§ **STATED EXERCISE**
Extract every line of the records below verbatim, leaving the pictures out of your answer.

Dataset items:
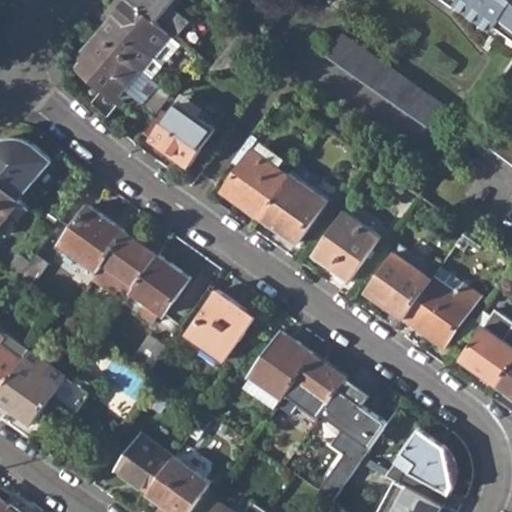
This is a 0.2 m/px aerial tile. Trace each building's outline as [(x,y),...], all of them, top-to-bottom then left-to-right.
[(149,66),(177,32),(167,23),(139,0),(124,0),(115,10),(120,14),(107,30),(149,66)] [(177,32),(183,36),(196,20),(181,7),(186,0),(139,0),(167,23),(177,32)] [(511,0),(460,0),(499,28),(502,24),(511,30),(511,0)] [(211,61),(214,64),(238,61),(267,37),(244,16),(228,31),(236,38),(211,61)] [(84,64),(123,96),(149,66),(107,30),(87,53),(91,57),(84,64)] [(330,53),(430,124),(446,101),(346,31),(330,53)] [(147,98),(161,109),(175,88),(163,77),(147,98)] [(154,137),(191,164),(217,126),(179,99),(154,137)] [(511,123),(509,122),(491,146),(511,161),(511,123)] [(0,178),(24,200),(55,162),(29,141),(14,138),(0,142),(0,178)] [(261,214),(290,173),(255,147),(225,189),(261,214)] [(261,214),(297,240),(327,198),(292,171),(290,173),(261,214)] [(0,229),(25,202),(24,200),(0,178),(0,229)] [(62,243),(98,270),(106,260),(127,229),(91,203),(62,243)] [(315,251),(352,278),(382,234),(345,208),(315,251)] [(121,286),(132,295),(161,254),(127,229),(106,260),(128,275),(121,286)] [(405,316),(433,275),(429,271),(434,265),(401,242),(368,290),(405,316)] [(127,301),(154,321),(162,310),(167,313),(193,276),(161,254),(132,295),(127,301)] [(21,278),(33,286),(49,264),(37,255),(21,278)] [(405,316),(445,344),(481,291),(464,279),(458,288),(434,272),(433,275),(405,316)] [(191,333),(227,358),(257,317),(222,291),(191,333)] [(476,317),(486,324),(496,331),(503,322),(483,308),(476,317)] [(463,357),(499,383),(511,363),(511,342),(496,331),(486,324),(463,357)] [(254,373),(286,396),(294,385),(297,380),(317,352),(286,329),(254,373)] [(0,391),(28,352),(0,330),(0,391)] [(135,358),(152,370),(171,344),(152,332),(135,358)] [(28,352),(0,391),(0,398),(34,423),(53,396),(59,386),(66,391),(60,400),(62,402),(78,379),(32,347),(28,352)] [(317,352),(297,380),(310,390),(299,407),(319,420),(350,376),(317,352)] [(511,363),(499,383),(511,391),(511,363)] [(78,379),(62,402),(76,412),(92,390),(78,379)] [(302,391),(294,385),(286,396),(284,399),(292,405),(302,391)] [(60,400),(66,391),(59,386),(53,396),(60,400)] [(445,503),(456,484),(457,481),(459,470),(455,454),(450,447),(423,427),(400,459),(408,465),(399,478),(409,483),(445,503)] [(176,456),(143,433),(117,470),(151,493),(176,456)] [(192,511),(213,482),(176,456),(151,493),(166,503),(160,511),(192,511)] [(397,477),(378,511),(440,511),(445,503),(409,483),(399,478),(397,477)] [(18,511),(0,498),(0,511),(18,511)] [(241,511),(225,500),(216,511),(241,511)]
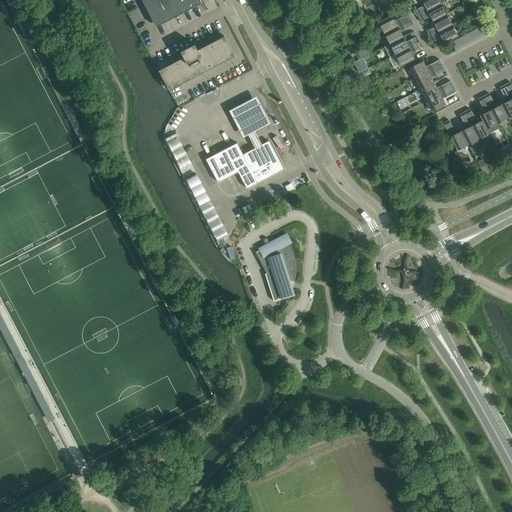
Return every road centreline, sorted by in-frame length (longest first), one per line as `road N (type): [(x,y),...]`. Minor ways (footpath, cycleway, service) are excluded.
road 1 (unclassified): [(470,511),(431,431),(339,350)]
road 2 (secondary): [(410,299),(511,474)]
road 3 (secondary): [(511,458),(422,293)]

§ **COMPLETE OUTPUT**
This is a 0.2 m/px aerial tile. Trace each building's outline as [(x,y),...], all of them, top-to-bottom then left-to-right.
[(149,66),(177,32),(167,23),(139,0),(124,0),(115,10),(120,14),(107,30),(149,66)] [(177,32),(183,36),(196,20),(181,7),(186,0),(139,0),(167,23),(177,32)] [(511,0),(460,0),(499,28),(502,24),(511,30),(511,0)] [(211,61),(214,64),(238,61),(267,37),(244,16),(228,31),(236,38),(211,61)] [(84,64),(123,96),(149,66),(107,30),(87,53),(91,57),(84,64)] [(330,53),(430,124),(446,101),(346,31),(330,53)] [(147,98),(161,109),(175,88),(163,77),(147,98)] [(154,137),(191,164),(217,126),(179,99),(154,137)] [(511,123),(509,122),(491,146),(511,161),(511,123)] [(0,178),(24,200),(55,162),(29,141),(14,138),(0,142),(0,178)] [(261,214),(290,173),(255,147),(225,189),(261,214)] [(261,214),(297,240),(327,198),(292,171),(290,173),(261,214)] [(0,229),(25,202),(24,200),(0,178),(0,229)] [(62,243),(98,270),(106,260),(127,229),(91,203),(62,243)] [(315,251),(352,278),(382,234),(345,208),(315,251)] [(121,286),(132,295),(161,254),(127,229),(106,260),(128,275),(121,286)] [(405,316),(433,275),(429,271),(434,265),(401,242),(368,290),(405,316)] [(127,301),(154,321),(162,310),(167,313),(193,276),(161,254),(132,295),(127,301)] [(21,278),(33,286),(49,264),(37,255),(21,278)] [(405,316),(445,344),(481,291),(464,279),(458,288),(434,272),(433,275),(405,316)] [(191,333),(227,358),(257,317),(222,291),(191,333)] [(476,317),(486,324),(496,331),(503,322),(483,308),(476,317)] [(463,357),(499,383),(511,363),(511,342),(496,331),(486,324),(463,357)] [(254,373),(286,396),(294,385),(297,380),(317,352),(286,329),(254,373)] [(0,391),(28,352),(0,330),(0,391)] [(135,358),(152,370),(171,344),(152,332),(135,358)] [(28,352),(0,391),(0,398),(34,423),(53,396),(59,386),(66,391),(60,400),(62,402),(78,379),(32,347),(28,352)] [(317,352),(297,380),(310,390),(299,407),(319,420),(350,376),(317,352)] [(511,363),(499,383),(511,391),(511,363)] [(78,379),(62,402),(76,412),(92,390),(78,379)] [(302,391),(294,385),(286,396),(284,399),(292,405),(302,391)] [(60,400),(66,391),(59,386),(53,396),(60,400)] [(445,503),(456,484),(457,481),(459,470),(455,454),(450,447),(423,427),(400,459),(408,465),(399,478),(409,483),(445,503)] [(176,456),(143,433),(117,470),(151,493),(176,456)] [(192,511),(213,482),(176,456),(151,493),(166,503),(160,511),(192,511)] [(397,477),(378,511),(440,511),(445,503),(409,483),(399,478),(397,477)] [(18,511),(0,498),(0,511),(18,511)] [(241,511),(225,500),(216,511),(241,511)]
Return every road centreline, sorted by in-frame length (longest first), one per line as `road N (type): [(x,y),...]`. Minor ways (footpath, cycleway, service) are excluded.
road 1 (unclassified): [(470,511),(431,431),(339,350)]
road 2 (secondary): [(410,299),(511,474)]
road 3 (secondary): [(511,458),(422,293)]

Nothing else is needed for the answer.